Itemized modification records
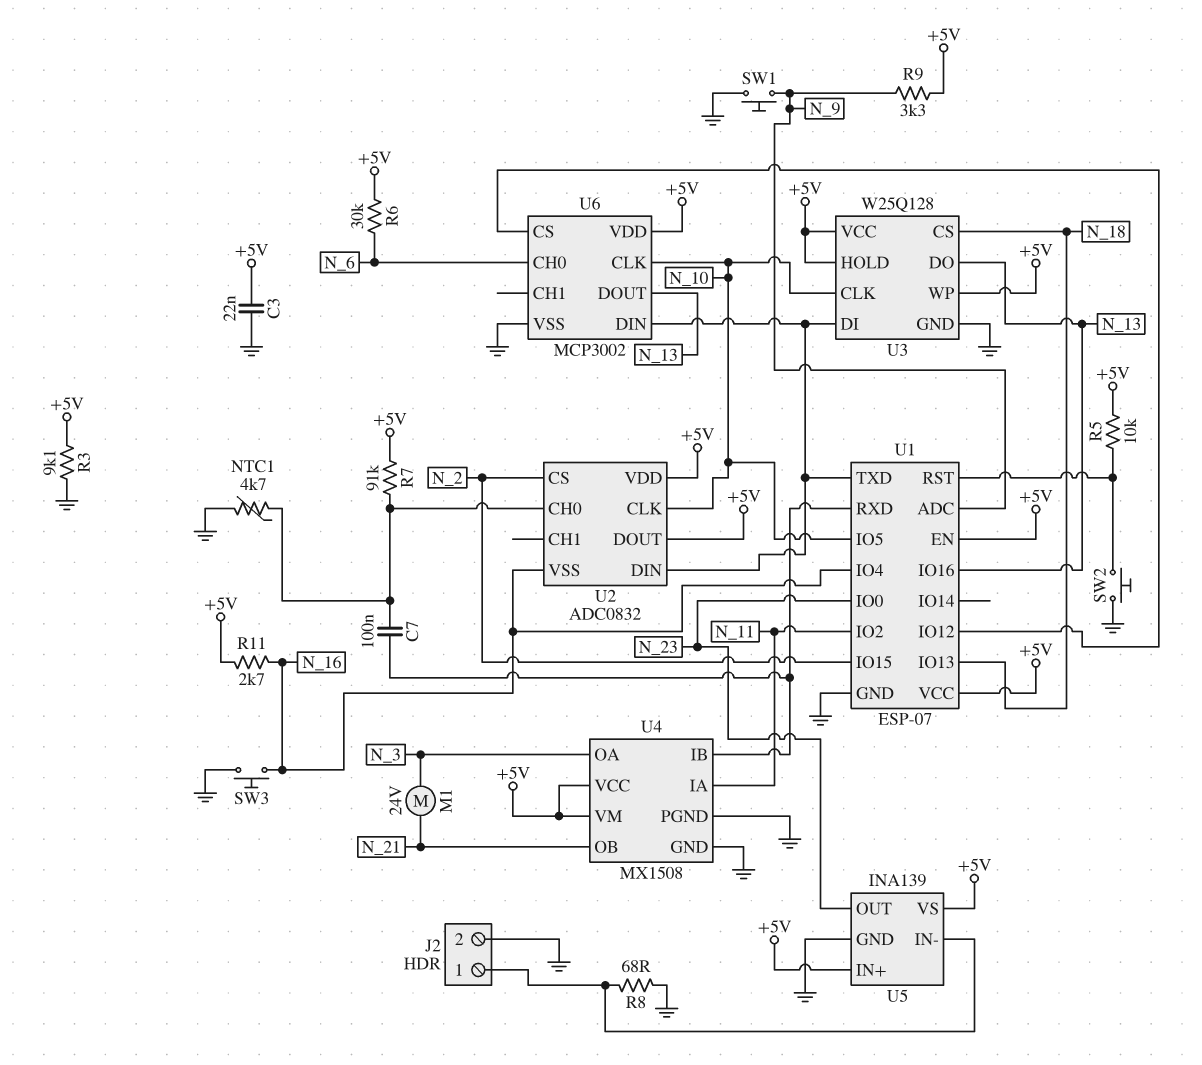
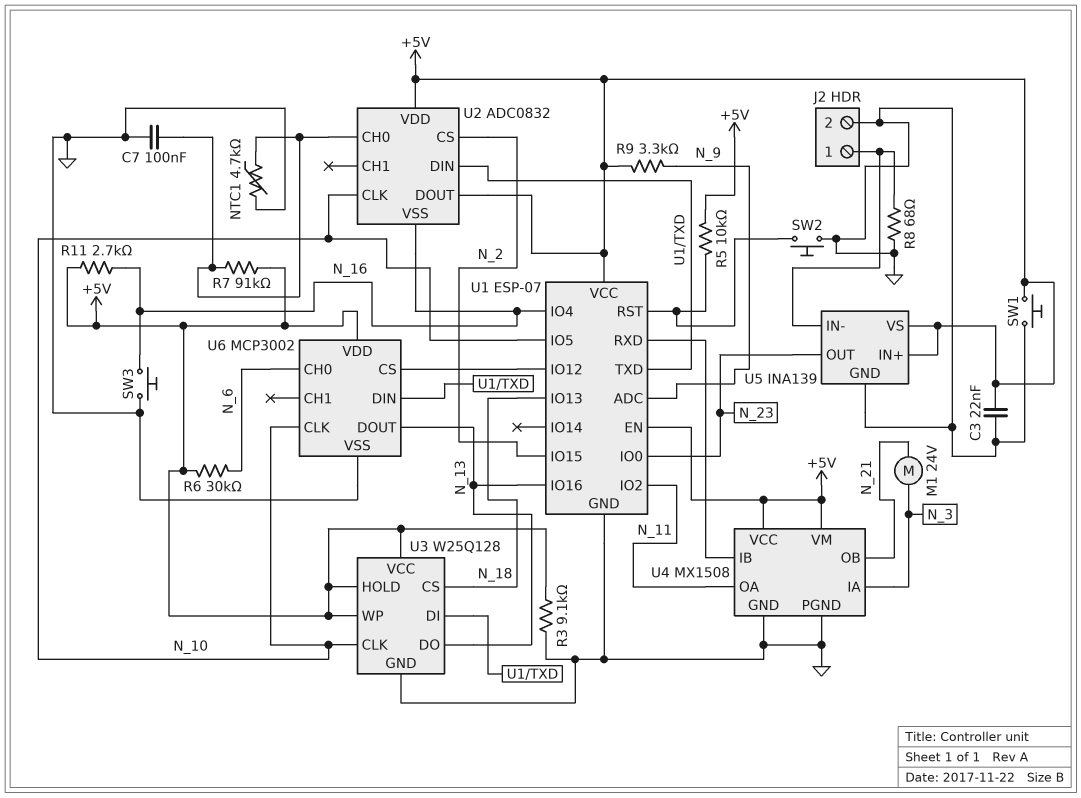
C7: 100nF (U1/RXD, U2/CH0) -> 100nF (GND, U2/CH0)
SW1: button (GND, N_9) -> button (+5V, GND)
U4 pin IA: N_11 -> N_3
U4 pin OA: N_3 -> N_11

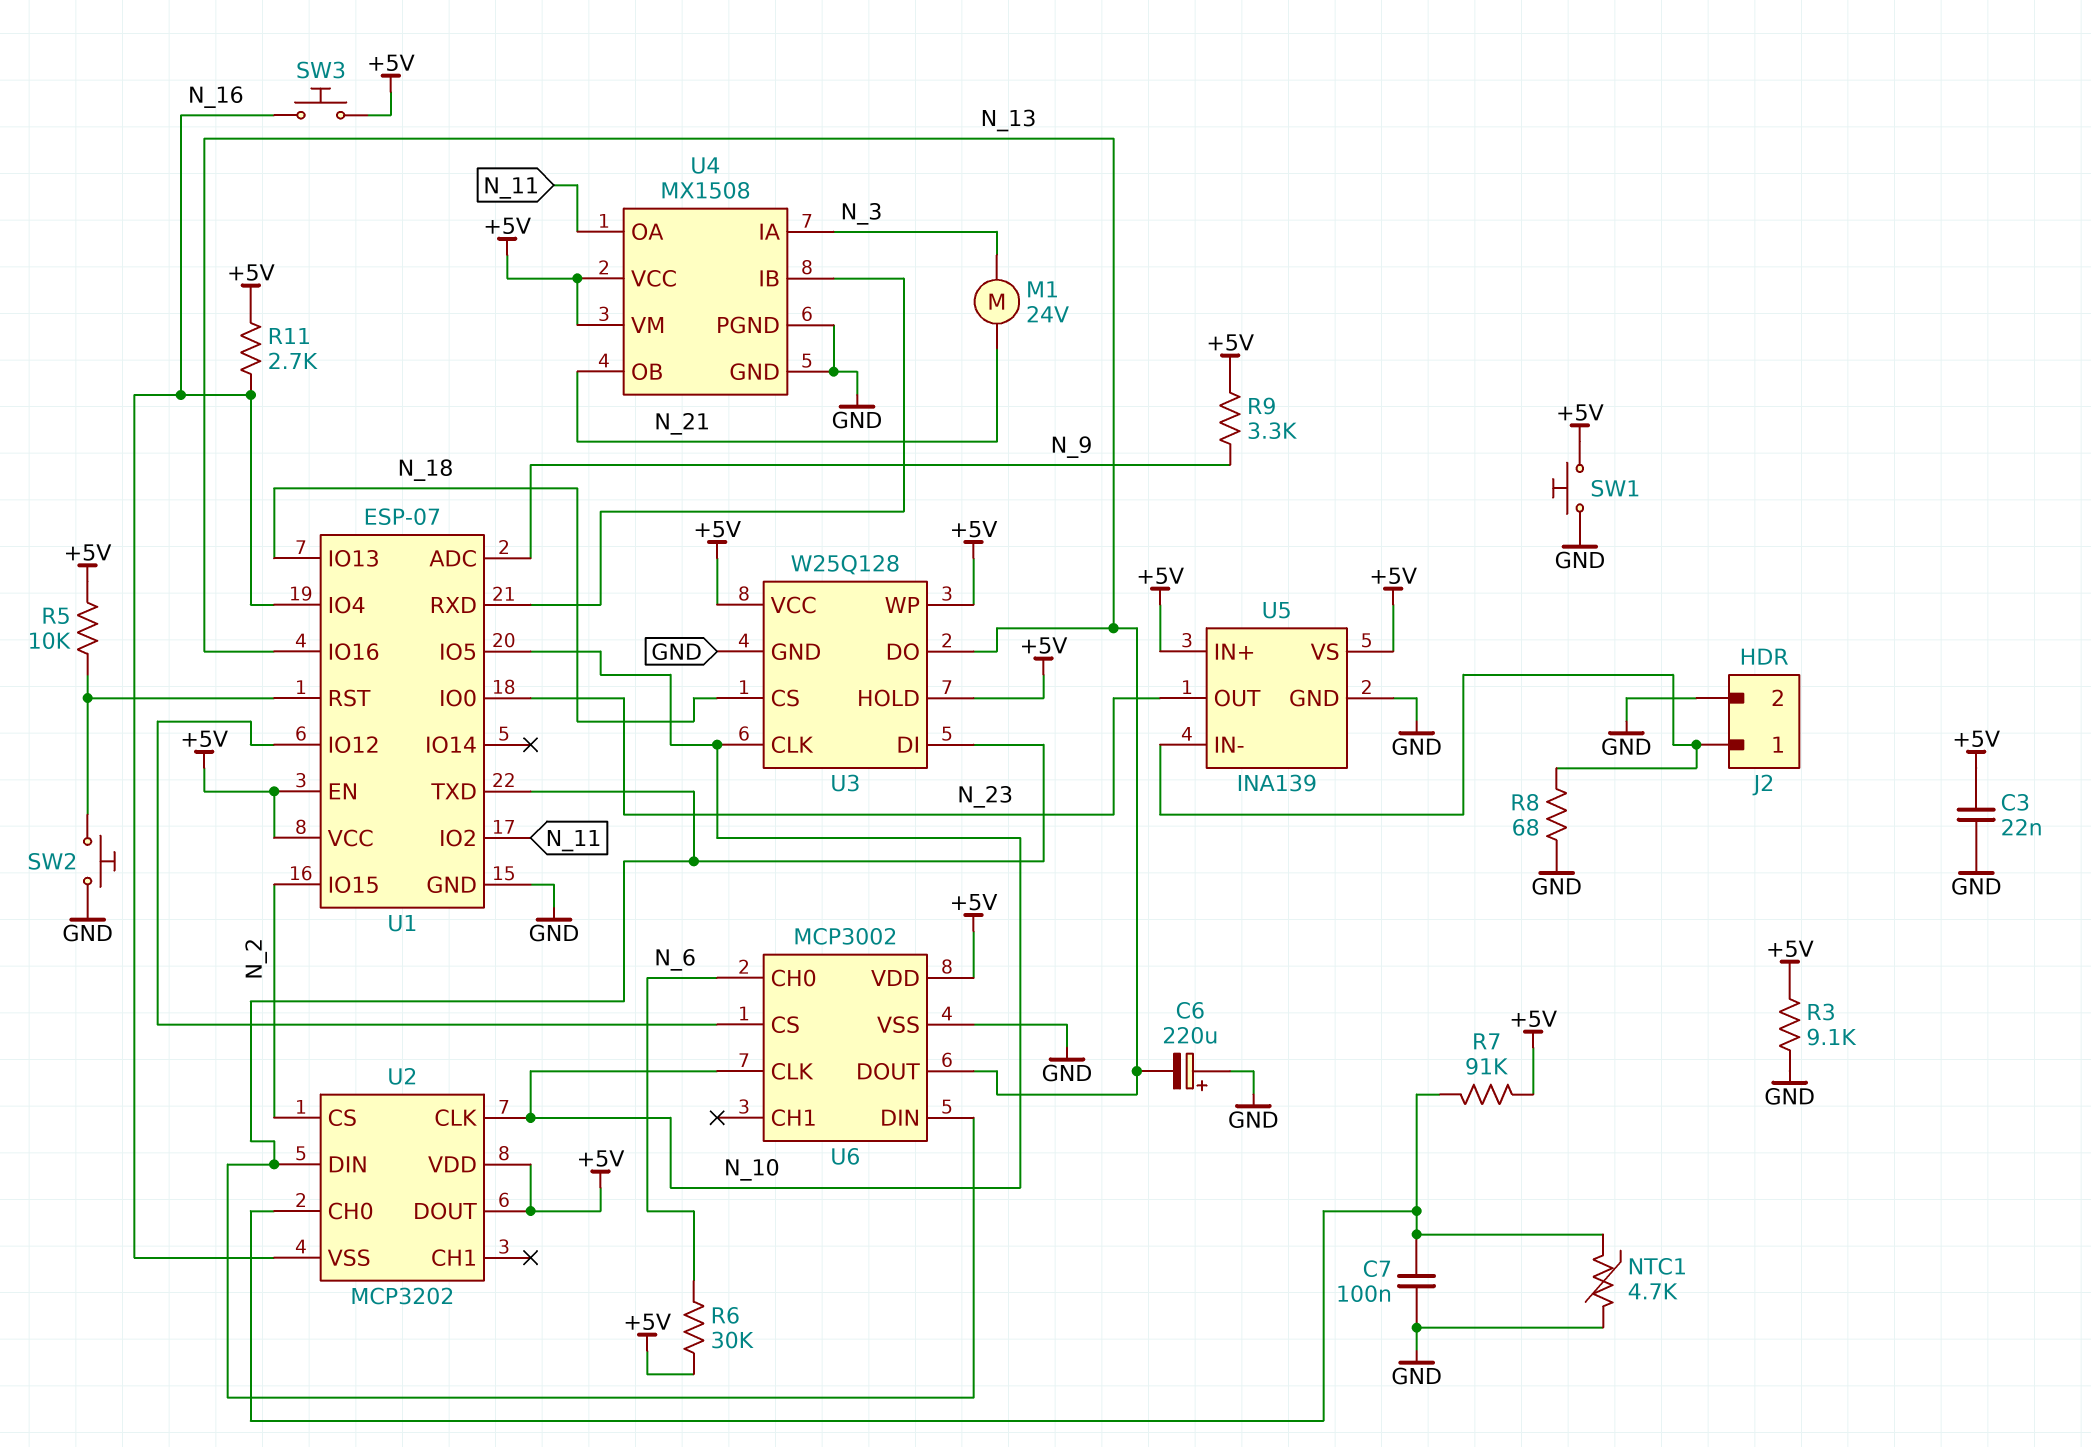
C6: none -> 220uF (plus GND, minus N_13)
SW3: button (GND, N_16) -> button (+5V, N_16)
U2: ADC0832 -> MCP3202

EXERCISE INSTRUCTIONS — Your task is to transcribe all of the records precisely, with no images included.

ANSWER SECTION —
C7: 100nF (U1/RXD, U2/CH0) -> 100nF (GND, U2/CH0)
SW1: button (GND, N_9) -> button (+5V, GND)
U4 pin IA: N_11 -> N_3
U4 pin OA: N_3 -> N_11

C6: none -> 220uF (plus GND, minus N_13)
SW3: button (GND, N_16) -> button (+5V, N_16)
U2: ADC0832 -> MCP3202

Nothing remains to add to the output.